Problem statement:
Locate every line in the records below that holds the word "buzzer" and return each one.

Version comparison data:
_ _ _ _ _ _ _

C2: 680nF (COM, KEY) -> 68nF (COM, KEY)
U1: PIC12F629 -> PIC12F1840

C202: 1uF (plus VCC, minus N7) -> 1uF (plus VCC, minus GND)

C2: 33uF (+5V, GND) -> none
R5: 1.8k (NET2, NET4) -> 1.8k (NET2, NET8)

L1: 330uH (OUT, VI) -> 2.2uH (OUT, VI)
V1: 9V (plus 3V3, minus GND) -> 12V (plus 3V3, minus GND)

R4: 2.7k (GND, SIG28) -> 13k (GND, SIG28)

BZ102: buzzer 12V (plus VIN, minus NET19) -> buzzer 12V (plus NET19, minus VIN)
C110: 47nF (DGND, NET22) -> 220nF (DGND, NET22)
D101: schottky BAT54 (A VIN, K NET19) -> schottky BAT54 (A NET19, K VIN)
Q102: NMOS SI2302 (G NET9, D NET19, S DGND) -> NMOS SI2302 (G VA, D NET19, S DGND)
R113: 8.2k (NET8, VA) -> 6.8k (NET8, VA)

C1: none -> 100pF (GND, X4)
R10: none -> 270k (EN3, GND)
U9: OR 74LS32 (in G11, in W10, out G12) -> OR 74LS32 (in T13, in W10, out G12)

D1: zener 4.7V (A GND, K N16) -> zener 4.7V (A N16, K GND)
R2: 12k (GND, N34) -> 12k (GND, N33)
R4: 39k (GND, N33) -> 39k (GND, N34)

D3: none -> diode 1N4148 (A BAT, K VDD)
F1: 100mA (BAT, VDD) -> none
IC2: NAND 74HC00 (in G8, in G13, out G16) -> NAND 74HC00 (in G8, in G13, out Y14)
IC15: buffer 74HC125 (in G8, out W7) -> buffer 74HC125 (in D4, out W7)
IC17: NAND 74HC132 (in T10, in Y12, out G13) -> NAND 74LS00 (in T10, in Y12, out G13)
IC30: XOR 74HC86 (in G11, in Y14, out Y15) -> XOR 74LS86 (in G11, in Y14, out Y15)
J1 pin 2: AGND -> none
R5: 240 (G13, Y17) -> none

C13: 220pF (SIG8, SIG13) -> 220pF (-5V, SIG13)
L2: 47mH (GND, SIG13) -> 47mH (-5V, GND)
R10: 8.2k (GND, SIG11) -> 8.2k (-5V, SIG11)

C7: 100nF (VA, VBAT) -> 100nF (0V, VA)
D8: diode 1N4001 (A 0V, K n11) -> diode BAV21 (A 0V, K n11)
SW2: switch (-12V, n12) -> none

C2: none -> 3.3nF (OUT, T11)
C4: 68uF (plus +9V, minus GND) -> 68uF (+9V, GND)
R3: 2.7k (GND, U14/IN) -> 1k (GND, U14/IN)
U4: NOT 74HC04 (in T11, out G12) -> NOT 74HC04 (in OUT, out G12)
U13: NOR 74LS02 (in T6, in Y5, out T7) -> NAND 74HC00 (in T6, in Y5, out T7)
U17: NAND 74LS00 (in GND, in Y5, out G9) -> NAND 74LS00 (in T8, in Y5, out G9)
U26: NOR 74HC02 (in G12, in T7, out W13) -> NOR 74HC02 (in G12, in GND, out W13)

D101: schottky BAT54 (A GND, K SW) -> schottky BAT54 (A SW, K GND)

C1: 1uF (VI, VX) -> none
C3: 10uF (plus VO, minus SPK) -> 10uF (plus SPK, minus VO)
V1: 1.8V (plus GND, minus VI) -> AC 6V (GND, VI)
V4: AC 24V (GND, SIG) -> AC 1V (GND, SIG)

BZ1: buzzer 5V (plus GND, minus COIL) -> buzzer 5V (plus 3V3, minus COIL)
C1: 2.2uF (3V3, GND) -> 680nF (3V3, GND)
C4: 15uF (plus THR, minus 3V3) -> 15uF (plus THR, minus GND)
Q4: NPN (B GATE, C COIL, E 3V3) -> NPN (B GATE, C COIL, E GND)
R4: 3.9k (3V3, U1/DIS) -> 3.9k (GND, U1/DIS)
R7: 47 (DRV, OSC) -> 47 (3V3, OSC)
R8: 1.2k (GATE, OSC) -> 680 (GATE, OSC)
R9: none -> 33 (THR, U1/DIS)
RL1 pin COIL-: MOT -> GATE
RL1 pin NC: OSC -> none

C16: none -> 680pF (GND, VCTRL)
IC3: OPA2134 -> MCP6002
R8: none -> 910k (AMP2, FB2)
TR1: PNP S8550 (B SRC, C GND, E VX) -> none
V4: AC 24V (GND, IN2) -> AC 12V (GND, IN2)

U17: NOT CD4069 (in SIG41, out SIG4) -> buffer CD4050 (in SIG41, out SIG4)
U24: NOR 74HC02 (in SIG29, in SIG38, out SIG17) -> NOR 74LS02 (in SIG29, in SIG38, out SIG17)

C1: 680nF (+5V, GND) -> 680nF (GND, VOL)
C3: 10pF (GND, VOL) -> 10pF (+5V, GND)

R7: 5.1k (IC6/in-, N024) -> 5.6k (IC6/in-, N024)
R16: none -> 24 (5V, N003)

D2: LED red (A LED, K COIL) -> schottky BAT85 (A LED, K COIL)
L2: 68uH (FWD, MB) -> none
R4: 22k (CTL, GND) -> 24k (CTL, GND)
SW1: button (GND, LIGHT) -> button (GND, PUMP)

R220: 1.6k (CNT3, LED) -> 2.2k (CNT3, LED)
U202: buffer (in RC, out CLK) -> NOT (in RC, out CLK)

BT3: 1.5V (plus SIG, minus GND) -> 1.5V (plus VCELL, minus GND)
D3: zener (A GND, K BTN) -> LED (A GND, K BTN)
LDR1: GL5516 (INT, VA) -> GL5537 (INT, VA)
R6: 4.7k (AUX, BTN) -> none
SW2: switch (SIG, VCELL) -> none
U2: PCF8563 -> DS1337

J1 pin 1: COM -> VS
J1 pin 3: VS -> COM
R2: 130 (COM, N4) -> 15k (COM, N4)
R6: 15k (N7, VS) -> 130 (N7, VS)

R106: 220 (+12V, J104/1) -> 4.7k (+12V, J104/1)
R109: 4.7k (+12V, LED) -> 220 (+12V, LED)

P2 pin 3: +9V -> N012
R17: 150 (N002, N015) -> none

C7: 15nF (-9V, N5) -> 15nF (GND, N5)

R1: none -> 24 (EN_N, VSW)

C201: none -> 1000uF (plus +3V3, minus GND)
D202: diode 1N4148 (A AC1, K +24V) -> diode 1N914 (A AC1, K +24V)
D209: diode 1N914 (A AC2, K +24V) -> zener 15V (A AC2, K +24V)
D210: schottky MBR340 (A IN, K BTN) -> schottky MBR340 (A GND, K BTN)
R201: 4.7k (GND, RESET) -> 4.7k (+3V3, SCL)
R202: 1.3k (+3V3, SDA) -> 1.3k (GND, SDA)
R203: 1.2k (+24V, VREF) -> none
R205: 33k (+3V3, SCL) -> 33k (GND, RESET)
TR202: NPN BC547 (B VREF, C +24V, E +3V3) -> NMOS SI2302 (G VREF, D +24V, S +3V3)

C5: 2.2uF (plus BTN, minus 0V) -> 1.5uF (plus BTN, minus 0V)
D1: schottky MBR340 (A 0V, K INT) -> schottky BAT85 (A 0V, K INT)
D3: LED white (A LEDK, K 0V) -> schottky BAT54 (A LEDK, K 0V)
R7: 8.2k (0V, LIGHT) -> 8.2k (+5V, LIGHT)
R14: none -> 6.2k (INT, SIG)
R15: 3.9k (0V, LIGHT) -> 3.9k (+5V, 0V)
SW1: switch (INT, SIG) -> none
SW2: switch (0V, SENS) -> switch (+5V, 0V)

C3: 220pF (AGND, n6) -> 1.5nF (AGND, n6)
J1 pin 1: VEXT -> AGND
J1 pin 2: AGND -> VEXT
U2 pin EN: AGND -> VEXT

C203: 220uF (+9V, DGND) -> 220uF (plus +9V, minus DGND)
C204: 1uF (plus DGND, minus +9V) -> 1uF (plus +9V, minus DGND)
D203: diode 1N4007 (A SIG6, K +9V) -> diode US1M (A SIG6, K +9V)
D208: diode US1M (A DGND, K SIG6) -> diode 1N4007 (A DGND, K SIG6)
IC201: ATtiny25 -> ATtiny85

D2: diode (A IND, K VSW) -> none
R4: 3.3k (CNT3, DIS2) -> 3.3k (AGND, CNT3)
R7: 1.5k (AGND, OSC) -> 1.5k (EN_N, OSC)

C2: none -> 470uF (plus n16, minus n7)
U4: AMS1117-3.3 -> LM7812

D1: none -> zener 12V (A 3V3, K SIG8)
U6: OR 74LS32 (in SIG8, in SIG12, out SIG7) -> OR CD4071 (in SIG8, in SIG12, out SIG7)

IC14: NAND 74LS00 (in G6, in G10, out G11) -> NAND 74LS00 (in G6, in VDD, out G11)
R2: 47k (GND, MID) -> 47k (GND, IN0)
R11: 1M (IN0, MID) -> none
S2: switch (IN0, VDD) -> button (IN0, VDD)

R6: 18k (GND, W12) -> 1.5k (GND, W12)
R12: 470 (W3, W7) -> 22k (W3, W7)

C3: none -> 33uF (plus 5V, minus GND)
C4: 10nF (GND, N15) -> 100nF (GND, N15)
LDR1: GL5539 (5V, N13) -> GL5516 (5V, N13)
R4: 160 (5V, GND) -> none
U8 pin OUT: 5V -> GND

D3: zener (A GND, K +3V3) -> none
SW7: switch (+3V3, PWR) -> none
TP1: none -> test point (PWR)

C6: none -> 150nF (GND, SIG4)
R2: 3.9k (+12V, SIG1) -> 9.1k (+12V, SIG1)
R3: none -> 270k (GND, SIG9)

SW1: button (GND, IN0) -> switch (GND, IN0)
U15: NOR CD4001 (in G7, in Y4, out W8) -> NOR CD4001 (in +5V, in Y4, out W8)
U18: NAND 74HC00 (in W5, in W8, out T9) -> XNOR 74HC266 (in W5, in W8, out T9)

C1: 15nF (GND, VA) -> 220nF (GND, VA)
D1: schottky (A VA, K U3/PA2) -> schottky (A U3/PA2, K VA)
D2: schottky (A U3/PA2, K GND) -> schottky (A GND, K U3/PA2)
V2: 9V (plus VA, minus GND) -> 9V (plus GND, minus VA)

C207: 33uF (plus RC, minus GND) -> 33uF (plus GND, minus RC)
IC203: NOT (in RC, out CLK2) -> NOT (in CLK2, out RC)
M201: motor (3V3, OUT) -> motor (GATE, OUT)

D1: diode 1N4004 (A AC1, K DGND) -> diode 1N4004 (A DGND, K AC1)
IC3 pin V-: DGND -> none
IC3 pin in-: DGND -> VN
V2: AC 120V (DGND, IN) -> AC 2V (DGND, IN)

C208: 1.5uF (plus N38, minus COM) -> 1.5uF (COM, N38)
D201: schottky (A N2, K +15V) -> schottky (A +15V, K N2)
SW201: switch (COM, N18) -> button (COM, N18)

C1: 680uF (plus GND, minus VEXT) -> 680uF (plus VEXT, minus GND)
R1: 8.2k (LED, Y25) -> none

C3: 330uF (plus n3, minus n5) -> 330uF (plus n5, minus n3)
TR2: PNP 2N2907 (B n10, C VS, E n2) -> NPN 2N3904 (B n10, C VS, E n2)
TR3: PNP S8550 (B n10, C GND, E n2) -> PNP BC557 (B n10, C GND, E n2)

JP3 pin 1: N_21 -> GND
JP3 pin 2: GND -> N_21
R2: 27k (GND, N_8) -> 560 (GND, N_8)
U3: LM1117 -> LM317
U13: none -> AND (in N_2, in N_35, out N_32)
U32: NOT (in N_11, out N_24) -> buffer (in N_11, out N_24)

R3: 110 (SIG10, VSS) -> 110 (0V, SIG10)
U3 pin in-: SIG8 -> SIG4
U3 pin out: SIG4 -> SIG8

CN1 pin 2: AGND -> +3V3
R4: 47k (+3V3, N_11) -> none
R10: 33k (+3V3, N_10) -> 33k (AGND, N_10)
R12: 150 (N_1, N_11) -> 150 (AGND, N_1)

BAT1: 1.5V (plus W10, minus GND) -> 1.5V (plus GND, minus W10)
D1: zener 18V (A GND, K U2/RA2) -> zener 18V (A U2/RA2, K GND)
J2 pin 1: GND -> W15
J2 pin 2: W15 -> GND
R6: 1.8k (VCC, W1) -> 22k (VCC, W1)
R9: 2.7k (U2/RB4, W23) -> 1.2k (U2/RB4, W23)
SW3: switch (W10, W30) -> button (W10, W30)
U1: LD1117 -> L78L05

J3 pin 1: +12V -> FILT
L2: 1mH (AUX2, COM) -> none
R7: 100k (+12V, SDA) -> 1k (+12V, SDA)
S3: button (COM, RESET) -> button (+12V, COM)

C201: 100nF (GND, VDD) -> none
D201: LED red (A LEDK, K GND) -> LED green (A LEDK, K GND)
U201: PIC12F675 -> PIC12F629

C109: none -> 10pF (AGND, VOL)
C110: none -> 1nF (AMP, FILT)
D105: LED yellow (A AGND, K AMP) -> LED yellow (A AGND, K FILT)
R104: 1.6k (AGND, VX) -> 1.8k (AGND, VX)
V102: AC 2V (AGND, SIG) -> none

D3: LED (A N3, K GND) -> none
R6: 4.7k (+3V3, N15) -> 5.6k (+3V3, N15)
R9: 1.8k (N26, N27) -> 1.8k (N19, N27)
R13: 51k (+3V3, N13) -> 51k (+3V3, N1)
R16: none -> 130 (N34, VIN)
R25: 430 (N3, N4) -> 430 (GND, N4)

_ _ _ _ _ _ _

The completed task:
BZ102: buzzer 12V (plus VIN, minus NET19) -> buzzer 12V (plus NET19, minus VIN)
BZ1: buzzer 5V (plus GND, minus COIL) -> buzzer 5V (plus 3V3, minus COIL)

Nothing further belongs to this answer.